Before-and-after object listings
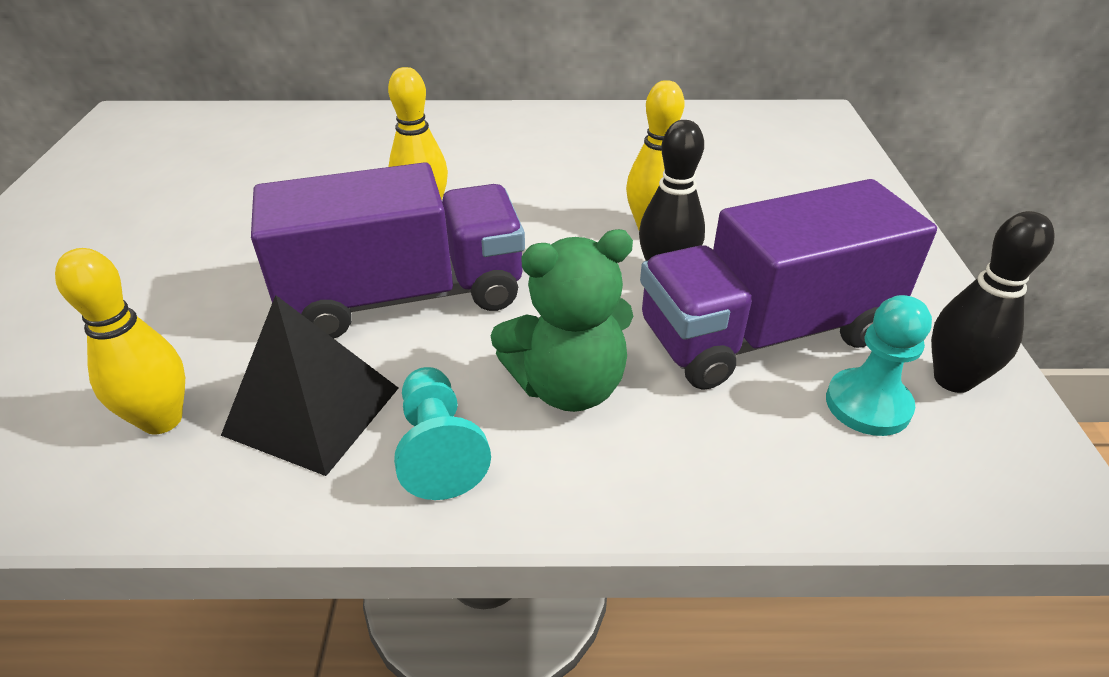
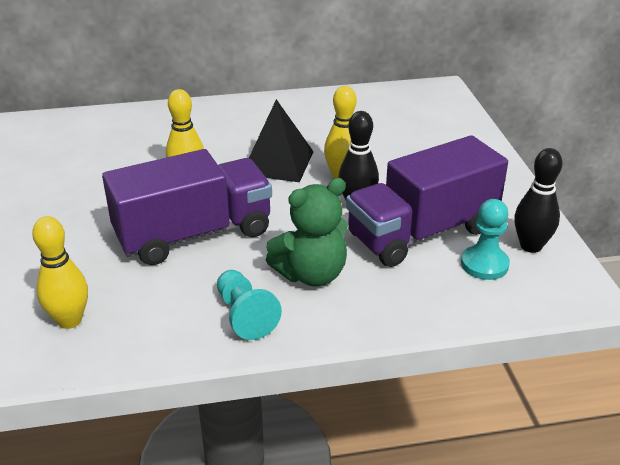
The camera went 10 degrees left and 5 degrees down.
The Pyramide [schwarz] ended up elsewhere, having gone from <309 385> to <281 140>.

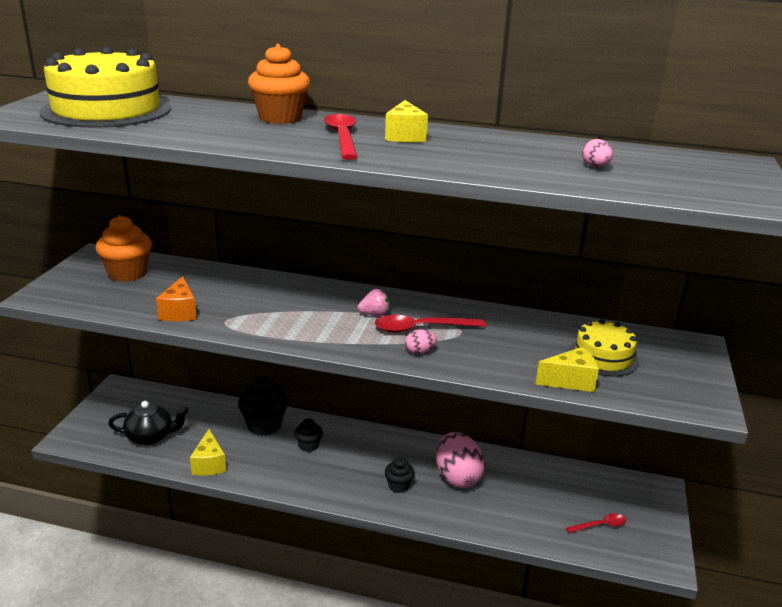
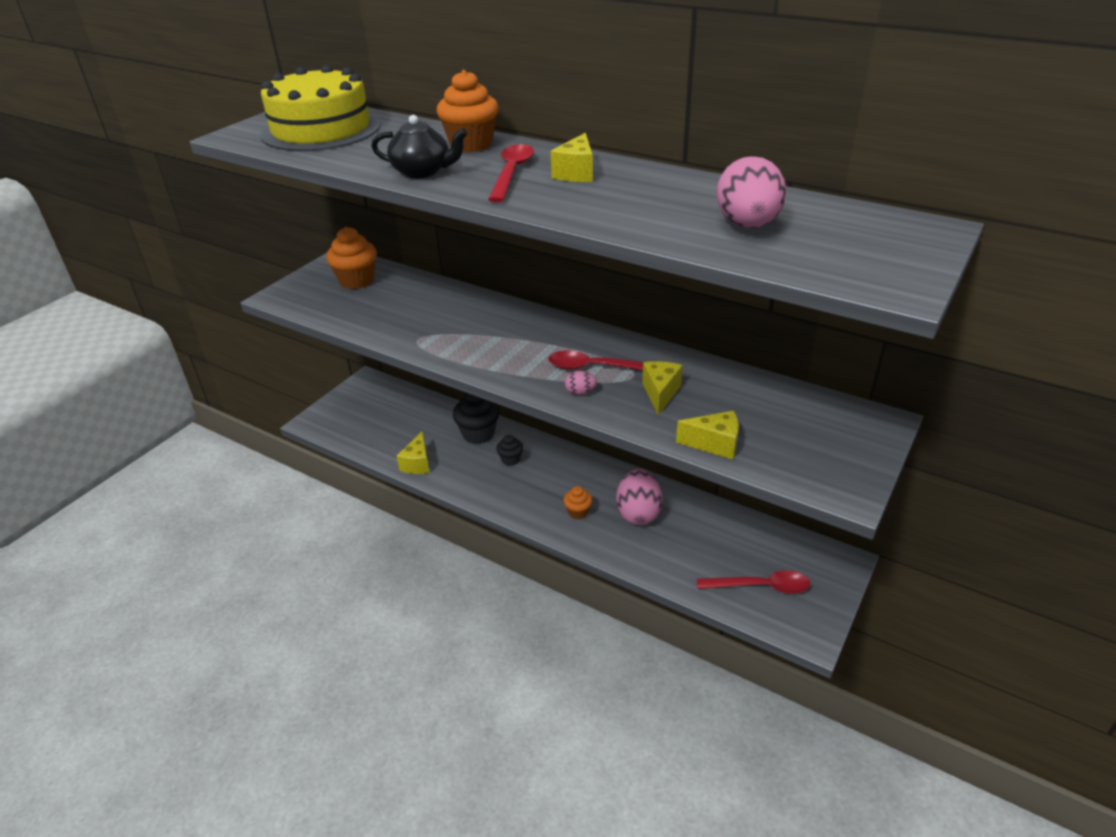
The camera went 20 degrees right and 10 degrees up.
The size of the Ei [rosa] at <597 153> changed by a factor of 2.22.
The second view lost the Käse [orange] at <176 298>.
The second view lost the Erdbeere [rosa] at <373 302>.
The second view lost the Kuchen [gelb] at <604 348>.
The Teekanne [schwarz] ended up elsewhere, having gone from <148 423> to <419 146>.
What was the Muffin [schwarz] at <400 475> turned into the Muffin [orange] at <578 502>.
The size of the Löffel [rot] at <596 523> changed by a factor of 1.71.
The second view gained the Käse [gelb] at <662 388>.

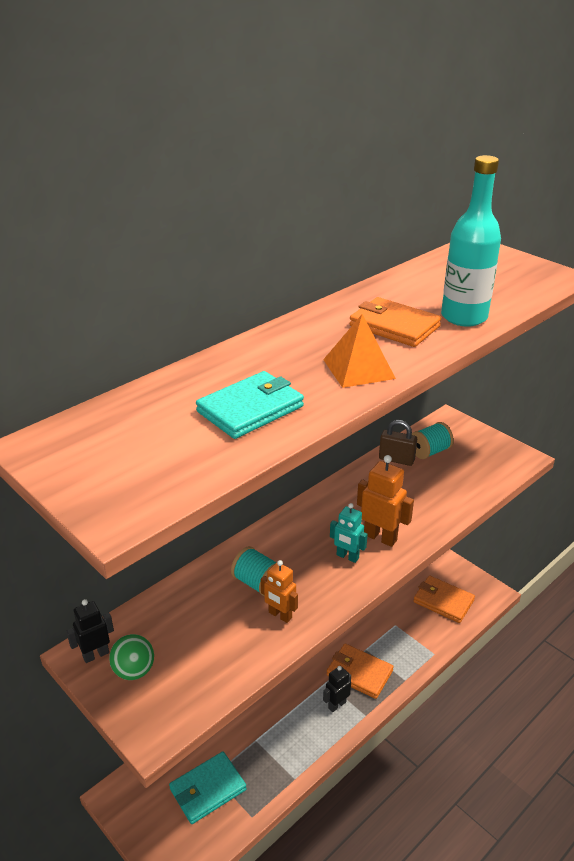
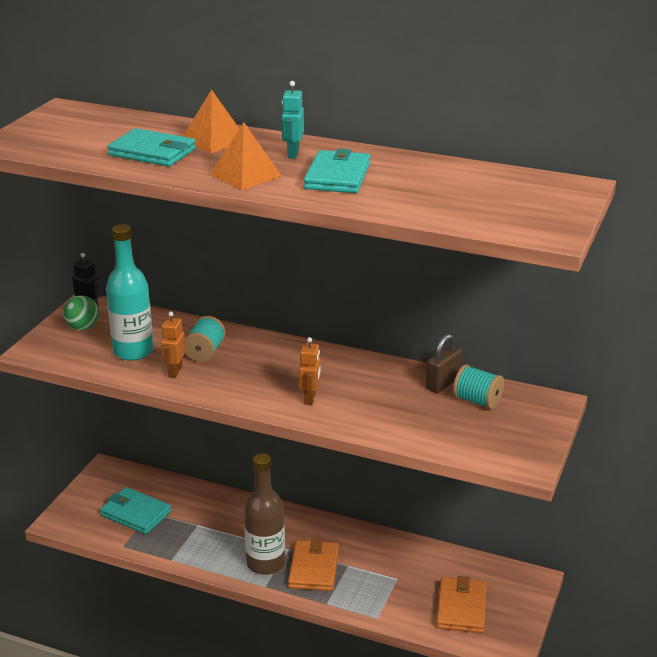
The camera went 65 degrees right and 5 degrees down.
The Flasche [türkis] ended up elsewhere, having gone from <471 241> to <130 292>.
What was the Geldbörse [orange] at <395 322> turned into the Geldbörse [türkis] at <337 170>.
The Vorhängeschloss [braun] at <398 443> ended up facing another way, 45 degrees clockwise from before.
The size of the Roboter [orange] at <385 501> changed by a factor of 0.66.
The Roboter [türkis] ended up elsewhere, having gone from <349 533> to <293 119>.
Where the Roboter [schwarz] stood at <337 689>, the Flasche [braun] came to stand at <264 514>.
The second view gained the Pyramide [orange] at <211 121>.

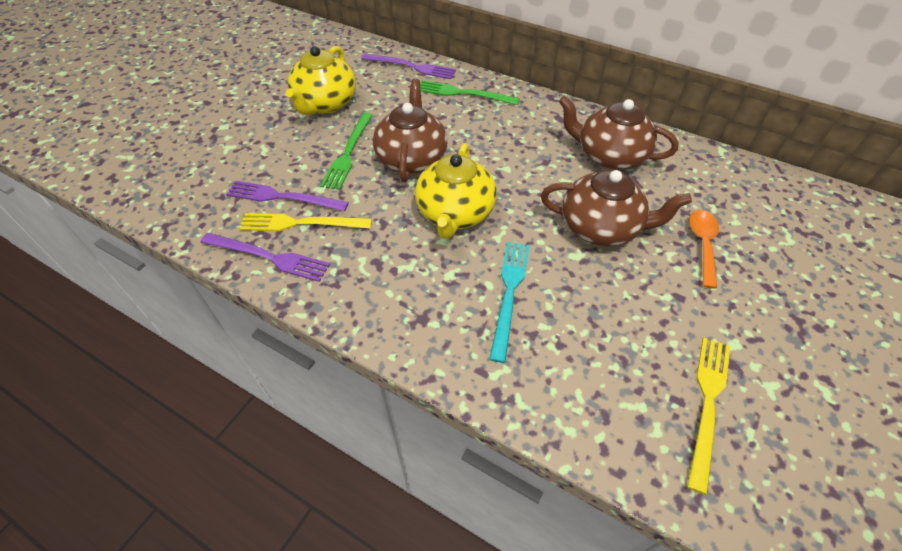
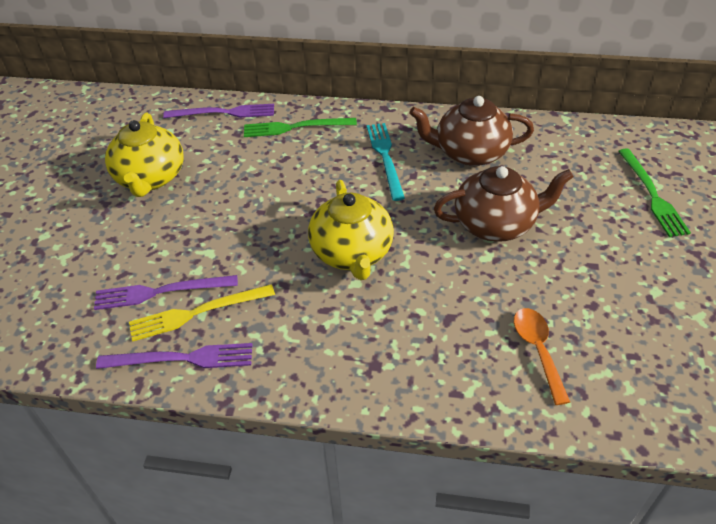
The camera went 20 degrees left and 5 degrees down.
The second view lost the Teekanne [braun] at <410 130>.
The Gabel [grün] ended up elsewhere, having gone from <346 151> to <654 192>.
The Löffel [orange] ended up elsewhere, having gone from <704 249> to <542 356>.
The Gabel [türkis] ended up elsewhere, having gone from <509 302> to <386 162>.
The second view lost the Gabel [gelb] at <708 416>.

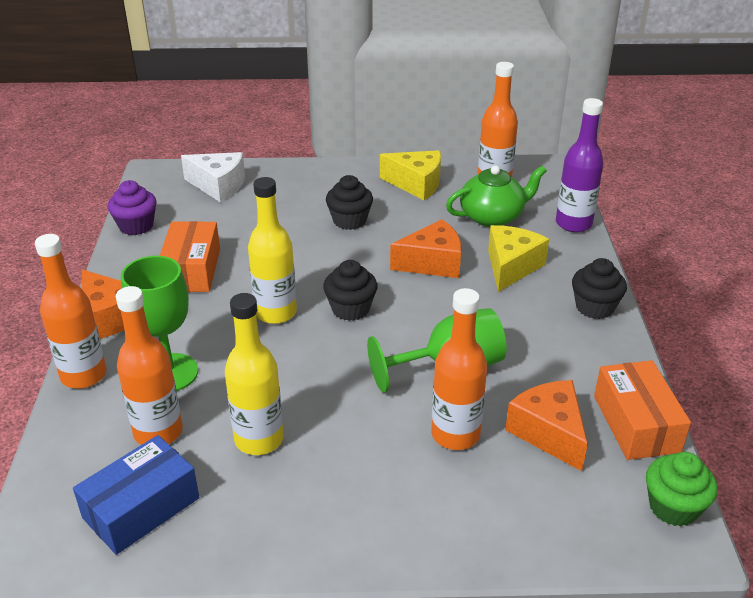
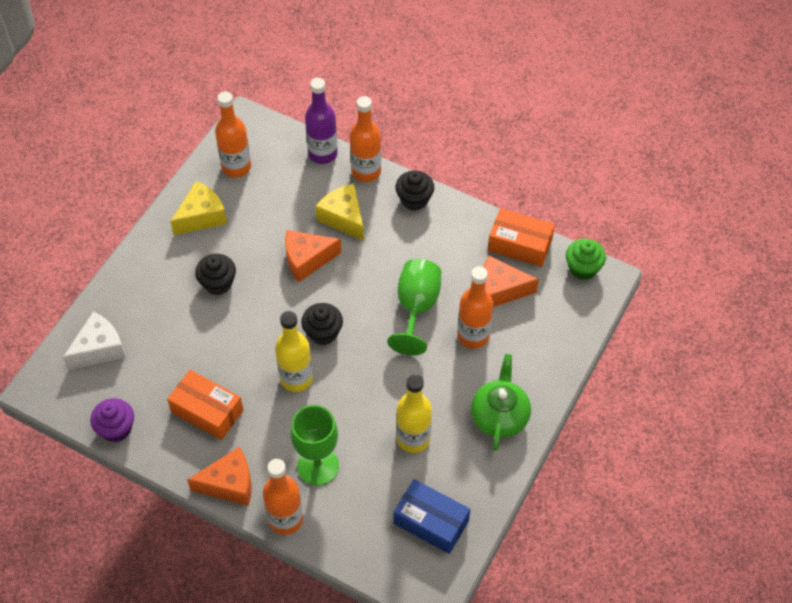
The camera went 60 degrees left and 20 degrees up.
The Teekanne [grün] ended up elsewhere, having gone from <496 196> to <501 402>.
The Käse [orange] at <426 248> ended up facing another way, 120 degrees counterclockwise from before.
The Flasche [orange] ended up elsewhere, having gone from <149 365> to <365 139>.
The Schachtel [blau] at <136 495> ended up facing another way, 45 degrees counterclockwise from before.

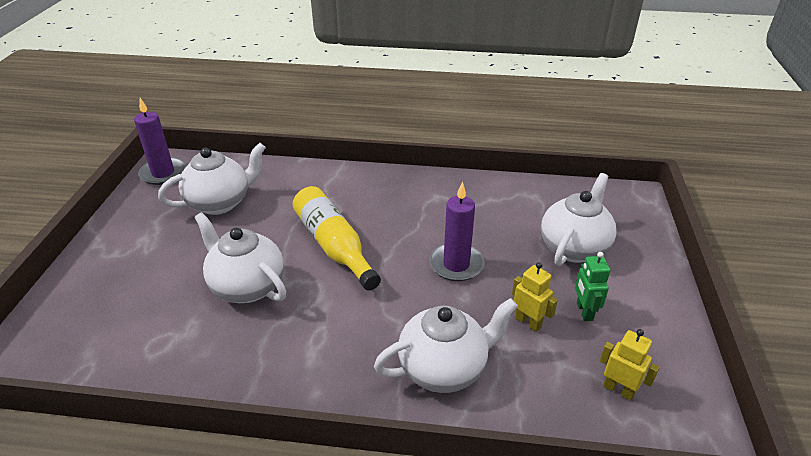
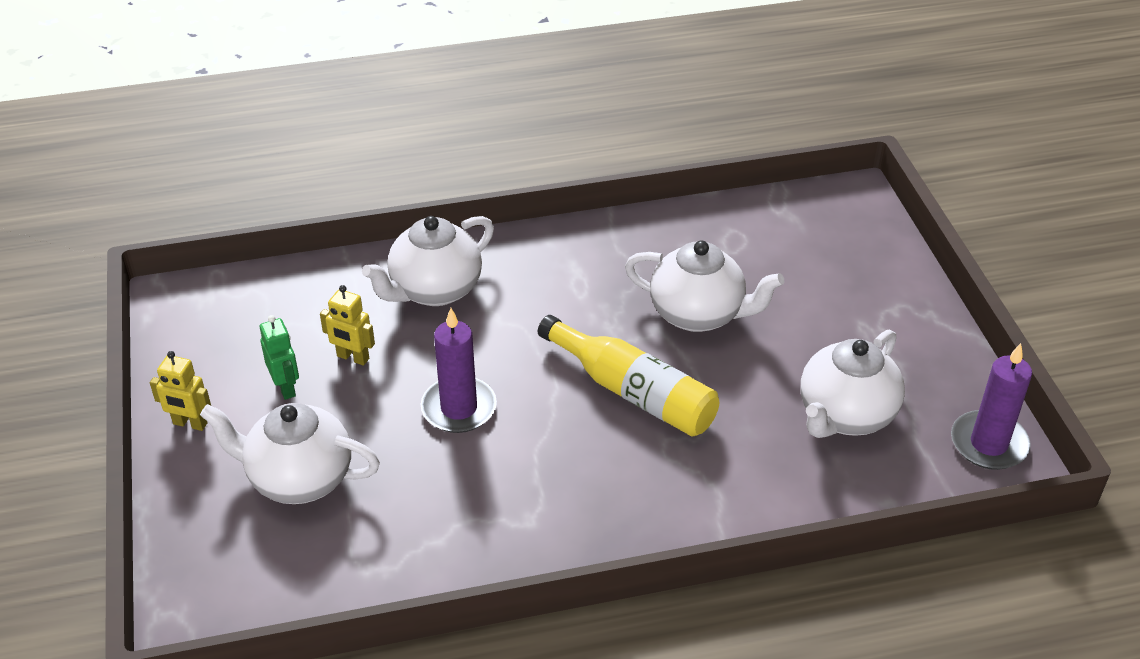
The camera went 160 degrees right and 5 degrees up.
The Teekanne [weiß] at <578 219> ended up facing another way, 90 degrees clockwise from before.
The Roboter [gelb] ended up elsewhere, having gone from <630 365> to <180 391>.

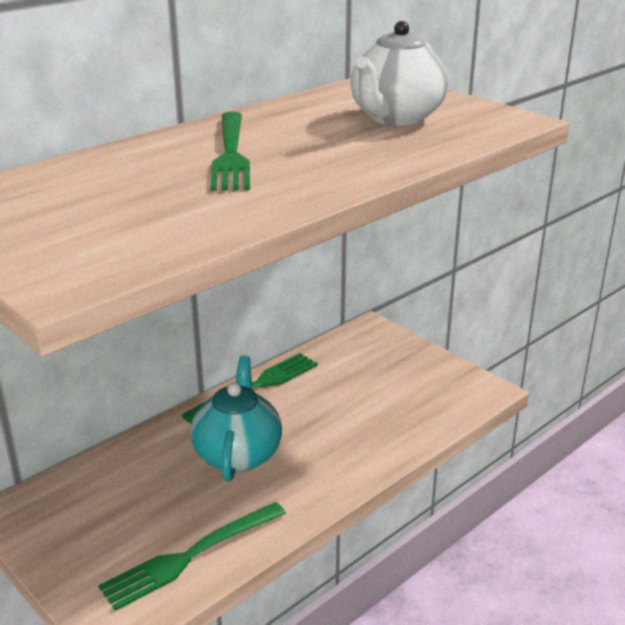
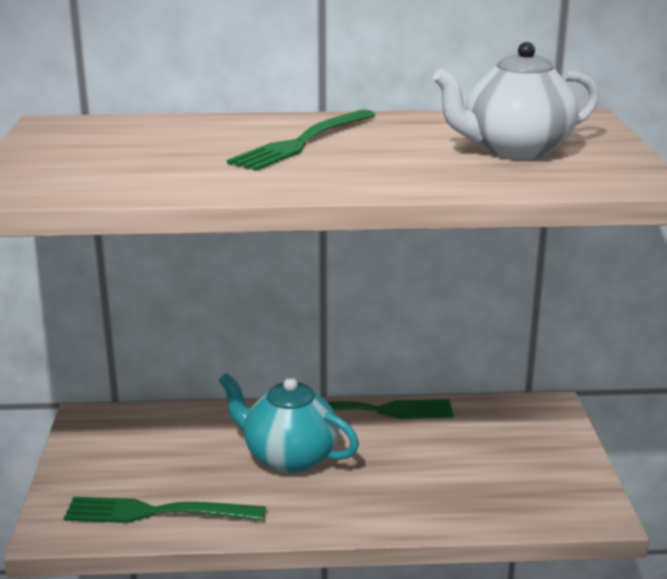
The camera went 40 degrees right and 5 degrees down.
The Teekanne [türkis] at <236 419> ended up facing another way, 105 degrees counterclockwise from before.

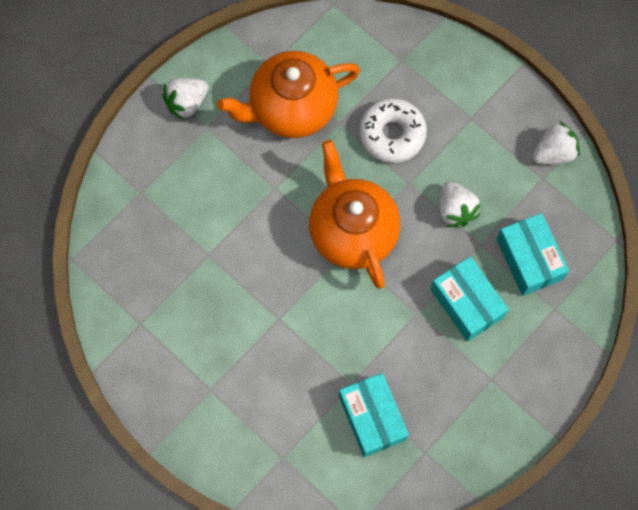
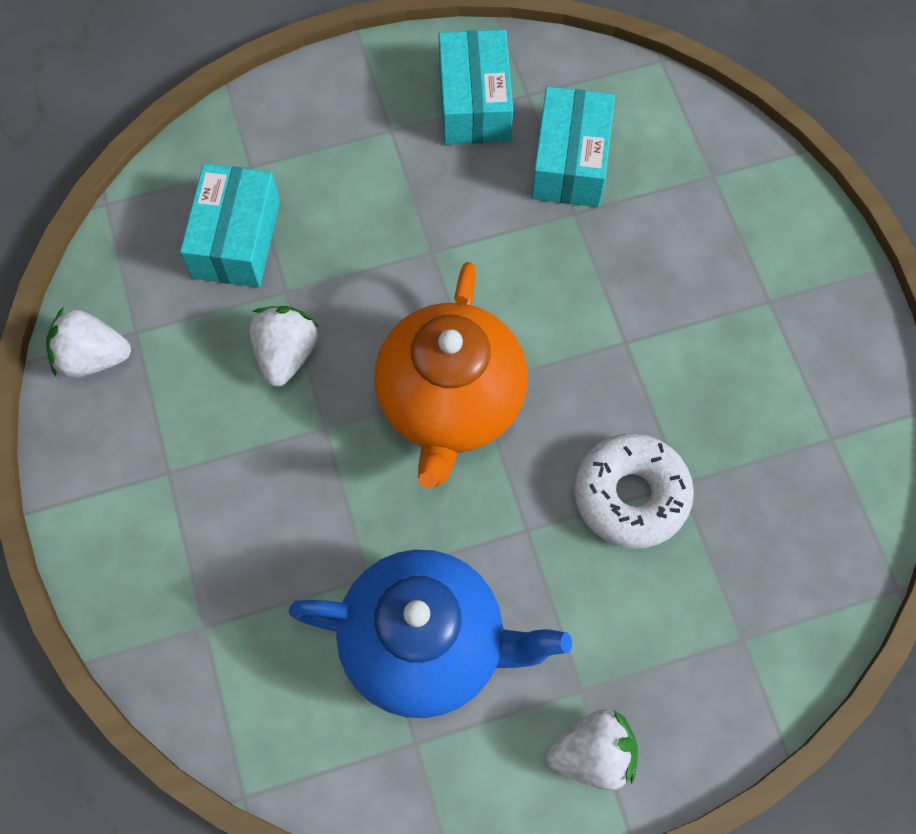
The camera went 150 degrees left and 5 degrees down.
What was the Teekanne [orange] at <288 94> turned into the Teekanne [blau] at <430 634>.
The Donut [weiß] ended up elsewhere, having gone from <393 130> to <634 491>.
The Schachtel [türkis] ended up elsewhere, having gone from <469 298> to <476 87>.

▶ [PROBLEM TO SOLVE]:
Only lines with the word "Roboter" go in the answer. Take them all from the entries above.

▶ [RESULT]:
The size of the Roboter [orange] at <385 501> changed by a factor of 0.66.
The Roboter [türkis] ended up elsewhere, having gone from <349 533> to <293 119>.
Where the Roboter [schwarz] stood at <337 689>, the Flasche [braun] came to stand at <264 514>.
The Roboter [gelb] ended up elsewhere, having gone from <630 365> to <180 391>.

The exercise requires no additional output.